**REQUIRED ACTION**
Using the records that appear below, write out exactly the lines from the one with "(195, 203) = (514, 488): white" through the one with "(526, 177) = (355, 288): grey trophy -> none", keeping both end lines.

EXTRACTED MATERIAL Start Marker

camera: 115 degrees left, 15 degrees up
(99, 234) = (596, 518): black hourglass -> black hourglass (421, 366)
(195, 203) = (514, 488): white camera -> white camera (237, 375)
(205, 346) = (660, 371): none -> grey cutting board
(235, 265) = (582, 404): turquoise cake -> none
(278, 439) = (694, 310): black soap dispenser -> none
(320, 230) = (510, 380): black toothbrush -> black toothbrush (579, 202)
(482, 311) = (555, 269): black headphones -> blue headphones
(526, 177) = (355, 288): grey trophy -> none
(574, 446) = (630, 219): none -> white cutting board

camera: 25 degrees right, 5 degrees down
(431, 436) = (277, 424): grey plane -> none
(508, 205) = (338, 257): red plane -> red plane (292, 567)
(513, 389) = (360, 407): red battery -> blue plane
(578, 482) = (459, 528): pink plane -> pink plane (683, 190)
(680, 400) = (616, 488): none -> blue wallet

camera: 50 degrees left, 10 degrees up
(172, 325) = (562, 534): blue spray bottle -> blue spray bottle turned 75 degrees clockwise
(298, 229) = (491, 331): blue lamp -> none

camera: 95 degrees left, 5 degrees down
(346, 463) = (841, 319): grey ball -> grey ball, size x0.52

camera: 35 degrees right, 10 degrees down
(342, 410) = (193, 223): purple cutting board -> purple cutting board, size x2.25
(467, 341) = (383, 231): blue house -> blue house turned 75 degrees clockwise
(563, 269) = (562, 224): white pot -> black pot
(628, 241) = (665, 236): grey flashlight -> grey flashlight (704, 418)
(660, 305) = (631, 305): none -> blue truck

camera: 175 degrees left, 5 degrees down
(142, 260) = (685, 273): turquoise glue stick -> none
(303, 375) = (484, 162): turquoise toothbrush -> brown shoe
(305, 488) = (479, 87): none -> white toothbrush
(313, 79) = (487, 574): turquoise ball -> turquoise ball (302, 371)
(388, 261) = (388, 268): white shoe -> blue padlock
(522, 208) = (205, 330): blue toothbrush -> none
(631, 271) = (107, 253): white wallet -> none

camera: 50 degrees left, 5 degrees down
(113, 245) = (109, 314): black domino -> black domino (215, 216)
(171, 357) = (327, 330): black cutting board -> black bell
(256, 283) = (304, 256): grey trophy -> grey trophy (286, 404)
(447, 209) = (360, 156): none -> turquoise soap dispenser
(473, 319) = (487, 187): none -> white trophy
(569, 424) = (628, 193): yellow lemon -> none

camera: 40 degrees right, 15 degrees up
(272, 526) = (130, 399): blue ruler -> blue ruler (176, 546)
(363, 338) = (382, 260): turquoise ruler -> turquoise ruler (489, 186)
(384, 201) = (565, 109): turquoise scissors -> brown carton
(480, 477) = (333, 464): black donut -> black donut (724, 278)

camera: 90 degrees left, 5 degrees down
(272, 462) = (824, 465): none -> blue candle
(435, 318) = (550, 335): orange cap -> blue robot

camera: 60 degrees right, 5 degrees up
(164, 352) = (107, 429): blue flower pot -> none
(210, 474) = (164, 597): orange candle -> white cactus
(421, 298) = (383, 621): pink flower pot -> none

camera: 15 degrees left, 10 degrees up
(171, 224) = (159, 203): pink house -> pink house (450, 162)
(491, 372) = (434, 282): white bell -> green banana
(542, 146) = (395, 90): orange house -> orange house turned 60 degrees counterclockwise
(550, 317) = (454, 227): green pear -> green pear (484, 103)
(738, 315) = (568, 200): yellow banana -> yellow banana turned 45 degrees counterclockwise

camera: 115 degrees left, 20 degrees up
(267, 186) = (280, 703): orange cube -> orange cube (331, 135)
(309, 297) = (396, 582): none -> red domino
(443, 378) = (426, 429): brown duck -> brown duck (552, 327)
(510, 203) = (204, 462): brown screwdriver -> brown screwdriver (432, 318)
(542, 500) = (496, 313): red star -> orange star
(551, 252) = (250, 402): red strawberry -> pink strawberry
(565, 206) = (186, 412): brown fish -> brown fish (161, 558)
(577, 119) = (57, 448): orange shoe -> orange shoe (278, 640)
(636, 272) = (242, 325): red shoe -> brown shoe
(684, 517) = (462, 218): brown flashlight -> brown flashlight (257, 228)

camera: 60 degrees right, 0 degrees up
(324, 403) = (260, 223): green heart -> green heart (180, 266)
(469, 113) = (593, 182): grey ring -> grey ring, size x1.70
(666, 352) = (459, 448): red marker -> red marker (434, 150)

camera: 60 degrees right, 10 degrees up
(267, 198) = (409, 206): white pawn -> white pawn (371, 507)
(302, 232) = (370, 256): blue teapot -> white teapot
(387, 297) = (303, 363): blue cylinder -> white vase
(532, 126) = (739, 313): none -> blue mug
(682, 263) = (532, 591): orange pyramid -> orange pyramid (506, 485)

EXTRACTED MATERIAL End Marker

**ANSWER FOR THIS EXERCISE**
(195, 203) = (514, 488): white camera -> white camera (237, 375)
(205, 346) = (660, 371): none -> grey cutting board
(235, 265) = (582, 404): turquoise cake -> none
(278, 439) = (694, 310): black soap dispenser -> none
(320, 230) = (510, 380): black toothbrush -> black toothbrush (579, 202)
(482, 311) = (555, 269): black headphones -> blue headphones
(526, 177) = (355, 288): grey trophy -> none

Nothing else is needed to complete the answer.